Start of Block

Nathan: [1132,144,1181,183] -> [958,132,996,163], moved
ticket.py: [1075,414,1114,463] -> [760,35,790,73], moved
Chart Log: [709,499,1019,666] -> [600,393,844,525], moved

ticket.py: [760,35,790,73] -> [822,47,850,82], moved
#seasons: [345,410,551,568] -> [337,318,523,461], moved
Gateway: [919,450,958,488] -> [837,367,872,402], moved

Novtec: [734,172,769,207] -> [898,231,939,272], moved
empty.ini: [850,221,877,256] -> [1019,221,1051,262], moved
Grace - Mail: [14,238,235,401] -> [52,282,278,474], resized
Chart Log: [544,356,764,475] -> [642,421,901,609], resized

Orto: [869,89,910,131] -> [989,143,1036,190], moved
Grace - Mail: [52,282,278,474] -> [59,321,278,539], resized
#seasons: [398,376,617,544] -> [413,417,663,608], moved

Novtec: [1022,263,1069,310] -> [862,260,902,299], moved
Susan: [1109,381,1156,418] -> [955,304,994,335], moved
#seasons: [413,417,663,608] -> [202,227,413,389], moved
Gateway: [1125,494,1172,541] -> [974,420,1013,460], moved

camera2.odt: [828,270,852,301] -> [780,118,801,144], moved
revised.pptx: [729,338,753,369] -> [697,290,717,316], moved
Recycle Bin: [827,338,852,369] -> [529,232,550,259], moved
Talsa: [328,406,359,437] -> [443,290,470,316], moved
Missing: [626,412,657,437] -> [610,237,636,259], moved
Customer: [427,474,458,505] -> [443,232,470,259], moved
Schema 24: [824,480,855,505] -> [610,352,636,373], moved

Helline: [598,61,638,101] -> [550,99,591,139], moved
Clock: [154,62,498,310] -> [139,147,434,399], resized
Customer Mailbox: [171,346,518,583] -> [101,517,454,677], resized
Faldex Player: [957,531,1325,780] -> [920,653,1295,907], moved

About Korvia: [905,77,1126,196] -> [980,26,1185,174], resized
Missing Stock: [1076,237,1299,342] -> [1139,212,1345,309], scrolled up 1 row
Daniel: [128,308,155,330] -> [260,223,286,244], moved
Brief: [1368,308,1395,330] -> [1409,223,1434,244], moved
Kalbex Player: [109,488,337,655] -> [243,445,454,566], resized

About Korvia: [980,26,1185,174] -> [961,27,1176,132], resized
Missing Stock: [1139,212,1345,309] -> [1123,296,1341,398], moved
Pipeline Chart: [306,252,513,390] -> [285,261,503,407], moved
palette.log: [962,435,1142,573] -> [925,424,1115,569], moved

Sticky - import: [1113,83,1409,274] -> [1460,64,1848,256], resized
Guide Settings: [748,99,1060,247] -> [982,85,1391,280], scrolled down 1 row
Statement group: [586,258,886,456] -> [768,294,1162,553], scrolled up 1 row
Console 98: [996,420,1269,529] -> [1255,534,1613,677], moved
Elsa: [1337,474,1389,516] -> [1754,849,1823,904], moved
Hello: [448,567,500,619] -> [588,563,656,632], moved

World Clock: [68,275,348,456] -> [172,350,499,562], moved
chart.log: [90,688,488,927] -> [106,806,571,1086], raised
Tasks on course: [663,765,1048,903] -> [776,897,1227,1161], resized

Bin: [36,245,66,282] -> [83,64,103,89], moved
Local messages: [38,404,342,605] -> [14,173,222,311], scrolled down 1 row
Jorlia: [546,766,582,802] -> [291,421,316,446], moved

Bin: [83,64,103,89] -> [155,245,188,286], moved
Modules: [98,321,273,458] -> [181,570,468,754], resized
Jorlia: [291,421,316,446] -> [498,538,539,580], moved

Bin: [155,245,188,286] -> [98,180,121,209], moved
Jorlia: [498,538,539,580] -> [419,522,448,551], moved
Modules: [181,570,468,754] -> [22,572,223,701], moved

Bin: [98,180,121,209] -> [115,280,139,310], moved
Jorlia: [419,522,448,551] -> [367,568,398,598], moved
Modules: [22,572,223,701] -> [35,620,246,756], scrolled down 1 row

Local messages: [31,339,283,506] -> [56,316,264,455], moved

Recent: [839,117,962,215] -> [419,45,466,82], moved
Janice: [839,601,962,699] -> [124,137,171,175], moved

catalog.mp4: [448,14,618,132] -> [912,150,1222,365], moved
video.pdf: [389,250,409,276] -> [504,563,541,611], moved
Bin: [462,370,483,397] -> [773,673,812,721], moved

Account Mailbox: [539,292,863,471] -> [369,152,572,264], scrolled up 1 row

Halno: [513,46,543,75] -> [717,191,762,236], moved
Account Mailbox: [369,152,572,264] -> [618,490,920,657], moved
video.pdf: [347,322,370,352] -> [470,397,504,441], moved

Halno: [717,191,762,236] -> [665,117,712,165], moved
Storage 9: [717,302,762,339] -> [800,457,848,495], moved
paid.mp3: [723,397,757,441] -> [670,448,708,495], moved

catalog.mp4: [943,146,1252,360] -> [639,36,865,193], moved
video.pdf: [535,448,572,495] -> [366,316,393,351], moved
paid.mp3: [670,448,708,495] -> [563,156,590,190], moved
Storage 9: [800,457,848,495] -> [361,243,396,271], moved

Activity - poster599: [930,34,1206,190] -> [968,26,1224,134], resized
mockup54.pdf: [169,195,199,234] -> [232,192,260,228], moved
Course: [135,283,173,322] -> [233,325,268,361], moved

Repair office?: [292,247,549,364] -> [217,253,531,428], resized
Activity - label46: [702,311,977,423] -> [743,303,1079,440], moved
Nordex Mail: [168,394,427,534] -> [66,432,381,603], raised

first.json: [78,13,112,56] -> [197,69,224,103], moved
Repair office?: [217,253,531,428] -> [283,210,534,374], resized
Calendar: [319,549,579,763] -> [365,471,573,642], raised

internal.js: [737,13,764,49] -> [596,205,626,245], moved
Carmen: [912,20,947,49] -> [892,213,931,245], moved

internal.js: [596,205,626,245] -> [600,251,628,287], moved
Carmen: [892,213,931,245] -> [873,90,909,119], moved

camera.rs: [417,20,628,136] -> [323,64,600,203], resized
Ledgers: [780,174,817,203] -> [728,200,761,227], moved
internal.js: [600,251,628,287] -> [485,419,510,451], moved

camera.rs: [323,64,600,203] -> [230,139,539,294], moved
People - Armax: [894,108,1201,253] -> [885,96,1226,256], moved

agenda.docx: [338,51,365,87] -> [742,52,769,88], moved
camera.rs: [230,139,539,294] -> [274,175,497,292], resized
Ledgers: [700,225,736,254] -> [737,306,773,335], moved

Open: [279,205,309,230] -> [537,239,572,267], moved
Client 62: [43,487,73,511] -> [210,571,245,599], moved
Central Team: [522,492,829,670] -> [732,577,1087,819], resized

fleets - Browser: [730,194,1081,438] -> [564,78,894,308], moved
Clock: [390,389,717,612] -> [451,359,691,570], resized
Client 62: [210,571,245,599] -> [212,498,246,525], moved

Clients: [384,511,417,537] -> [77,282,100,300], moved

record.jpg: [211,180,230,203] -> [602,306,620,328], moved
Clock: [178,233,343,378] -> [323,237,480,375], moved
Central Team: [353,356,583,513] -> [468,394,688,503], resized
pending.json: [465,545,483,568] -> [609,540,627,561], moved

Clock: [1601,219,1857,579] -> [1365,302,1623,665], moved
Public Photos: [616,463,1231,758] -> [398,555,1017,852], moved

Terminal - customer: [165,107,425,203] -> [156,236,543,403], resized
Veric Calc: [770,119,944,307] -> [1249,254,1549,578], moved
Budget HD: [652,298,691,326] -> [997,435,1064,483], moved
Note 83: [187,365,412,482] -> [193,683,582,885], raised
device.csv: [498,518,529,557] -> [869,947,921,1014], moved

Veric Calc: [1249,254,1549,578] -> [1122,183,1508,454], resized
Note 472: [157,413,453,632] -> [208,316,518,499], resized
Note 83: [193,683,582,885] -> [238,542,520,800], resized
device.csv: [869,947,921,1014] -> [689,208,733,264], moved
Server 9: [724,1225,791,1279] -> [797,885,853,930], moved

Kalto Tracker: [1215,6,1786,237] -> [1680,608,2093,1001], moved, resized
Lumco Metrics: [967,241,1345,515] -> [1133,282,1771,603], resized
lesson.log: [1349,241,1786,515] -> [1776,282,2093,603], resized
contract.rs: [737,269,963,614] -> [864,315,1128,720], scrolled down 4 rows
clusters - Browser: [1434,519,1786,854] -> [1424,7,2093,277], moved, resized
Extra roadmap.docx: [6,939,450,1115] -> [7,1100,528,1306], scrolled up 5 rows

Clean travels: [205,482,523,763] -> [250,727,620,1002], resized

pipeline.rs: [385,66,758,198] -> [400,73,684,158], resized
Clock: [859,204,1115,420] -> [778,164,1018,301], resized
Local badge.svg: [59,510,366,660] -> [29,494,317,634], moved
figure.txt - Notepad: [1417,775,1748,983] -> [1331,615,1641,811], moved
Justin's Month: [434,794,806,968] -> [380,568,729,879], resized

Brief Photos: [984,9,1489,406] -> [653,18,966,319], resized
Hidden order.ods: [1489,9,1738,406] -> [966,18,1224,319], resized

End of Block

**Problem description**
Retype the entries above exactly, but only from the line containing "Clients: [384,511,417,537] ->" through the line containing "Lumco Metrics: [967,241,1345,515]", both included.

**Exercise solution**
Clients: [384,511,417,537] -> [77,282,100,300], moved

record.jpg: [211,180,230,203] -> [602,306,620,328], moved
Clock: [178,233,343,378] -> [323,237,480,375], moved
Central Team: [353,356,583,513] -> [468,394,688,503], resized
pending.json: [465,545,483,568] -> [609,540,627,561], moved

Clock: [1601,219,1857,579] -> [1365,302,1623,665], moved
Public Photos: [616,463,1231,758] -> [398,555,1017,852], moved

Terminal - customer: [165,107,425,203] -> [156,236,543,403], resized
Veric Calc: [770,119,944,307] -> [1249,254,1549,578], moved
Budget HD: [652,298,691,326] -> [997,435,1064,483], moved
Note 83: [187,365,412,482] -> [193,683,582,885], raised
device.csv: [498,518,529,557] -> [869,947,921,1014], moved

Veric Calc: [1249,254,1549,578] -> [1122,183,1508,454], resized
Note 472: [157,413,453,632] -> [208,316,518,499], resized
Note 83: [193,683,582,885] -> [238,542,520,800], resized
device.csv: [869,947,921,1014] -> [689,208,733,264], moved
Server 9: [724,1225,791,1279] -> [797,885,853,930], moved

Kalto Tracker: [1215,6,1786,237] -> [1680,608,2093,1001], moved, resized
Lumco Metrics: [967,241,1345,515] -> [1133,282,1771,603], resized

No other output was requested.